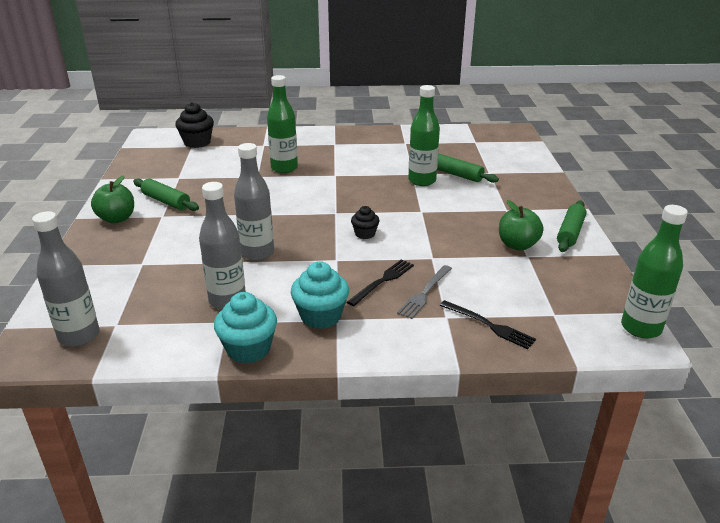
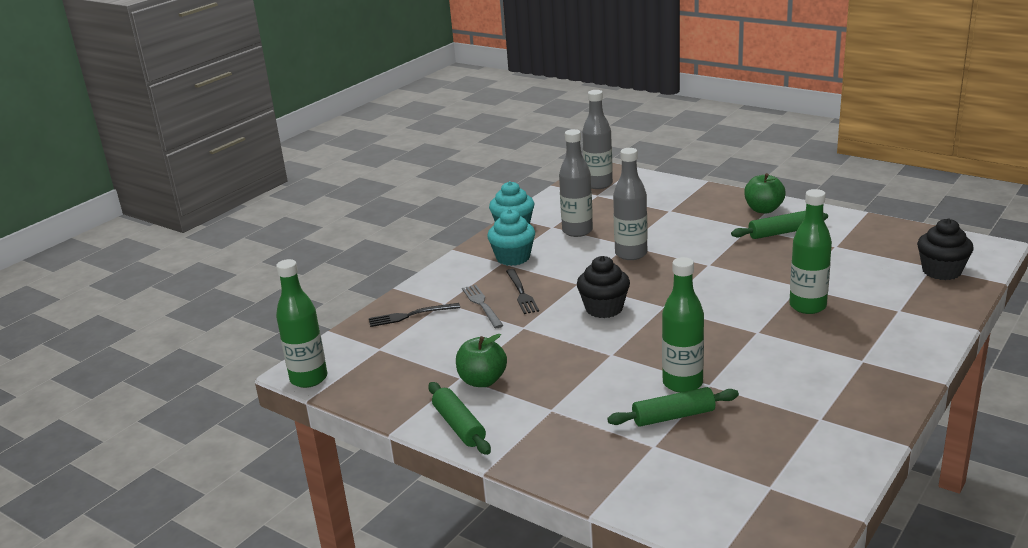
camera: 130 degrees right, 5 degrees down
black cupcake [351,206,380,239] -> black cupcake [577,256,630,318], size x1.69

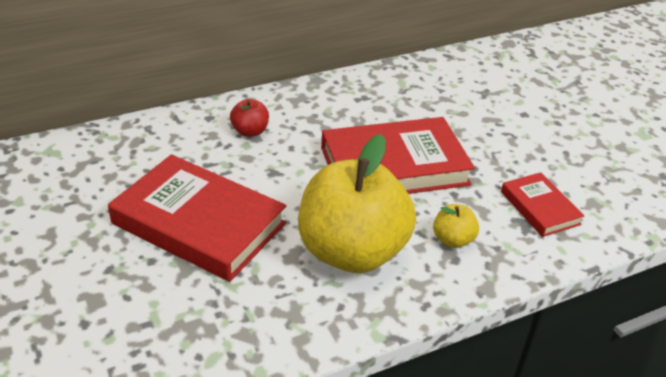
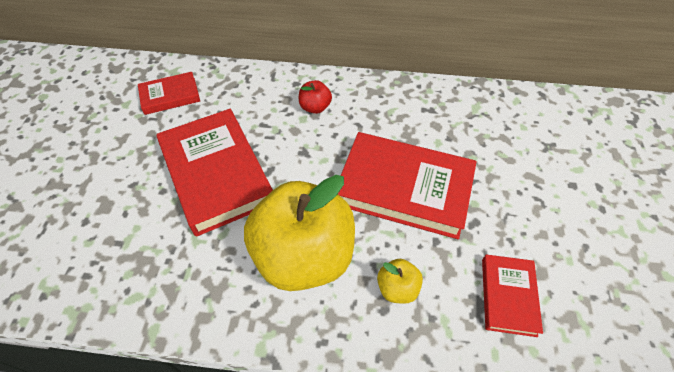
camera: 35 degrees right, 15 degrees up
none -> red book [138,72,200,115]

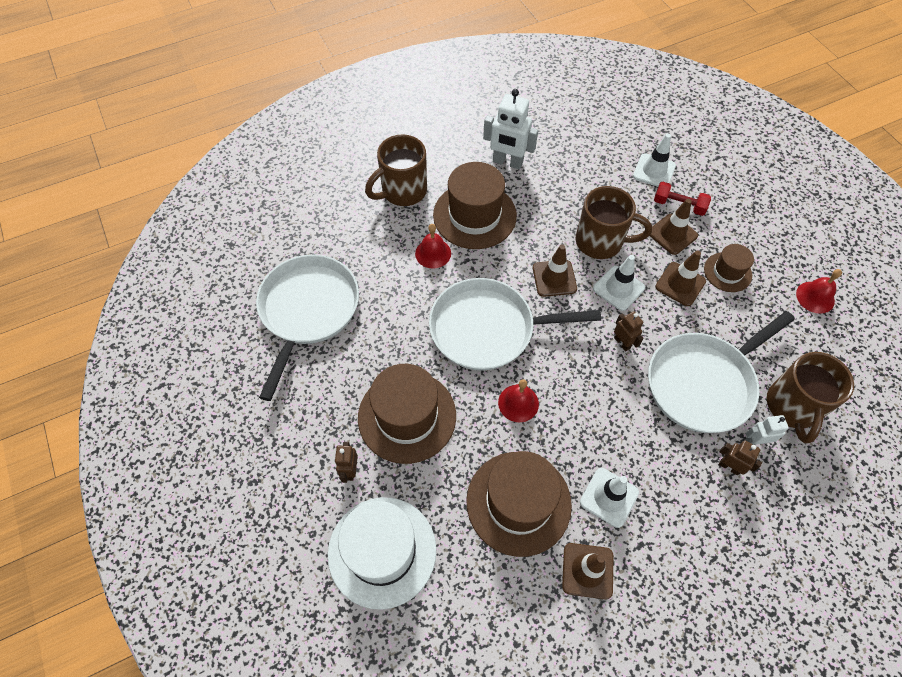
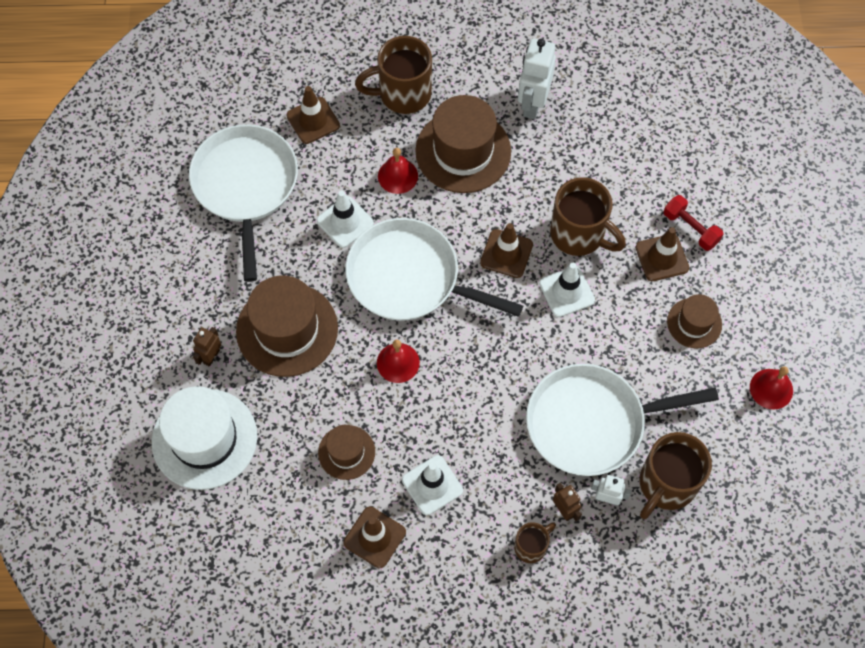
camera: 25 degrees right, 5 degrees up
white pan [256,255,359,401] -> white pan turned 45 degrees counterclockwise [189,124,298,282]
brown hat [467,451,572,557] -> brown hat [318,425,375,480], size x0.54
white robot [483,89,538,169] -> white robot turned 60 degrees clockwise [518,39,556,119]
brown robot [614,311,644,351] -> none
white traffic cone [633,133,676,187] -> white traffic cone moved to [317,191,374,248]
brown traffic cone [655,250,706,306] -> brown traffic cone moved to [287,86,340,144]
none -> brown mug [514,522,556,563]

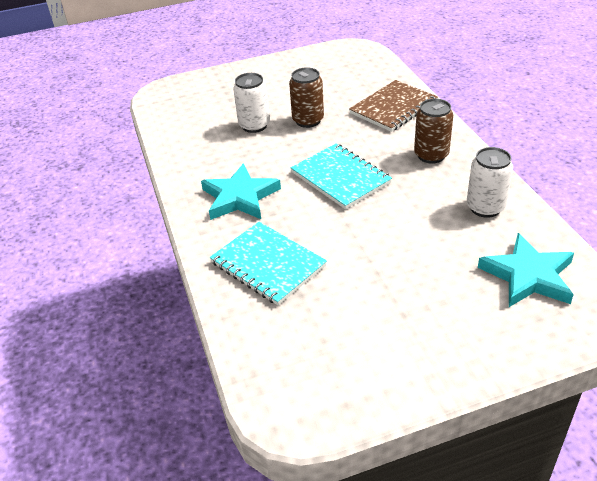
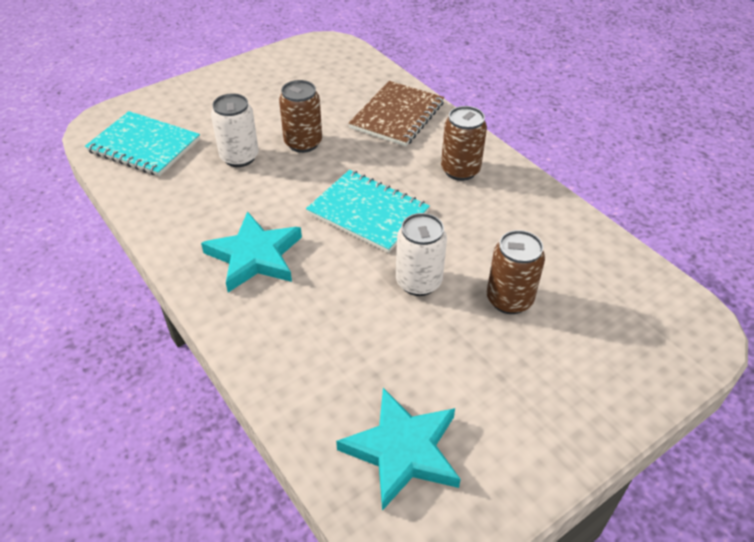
camera: 20 degrees left, 5 degrees up
turquoise notebook [210,222,327,305] -> turquoise notebook moved to [85,111,200,176]
white can [467,147,513,218] -> white can moved to [396,213,447,296]
turquoise star [478,233,574,307] -> turquoise star moved to [336,388,461,511]
none -> brown can [487,230,545,314]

_ _ _

EXERCISE OBJECTIVE: The answer should be a bare number: the count of lines above in which the word "camera" occurs.

ANSWER BOX: 4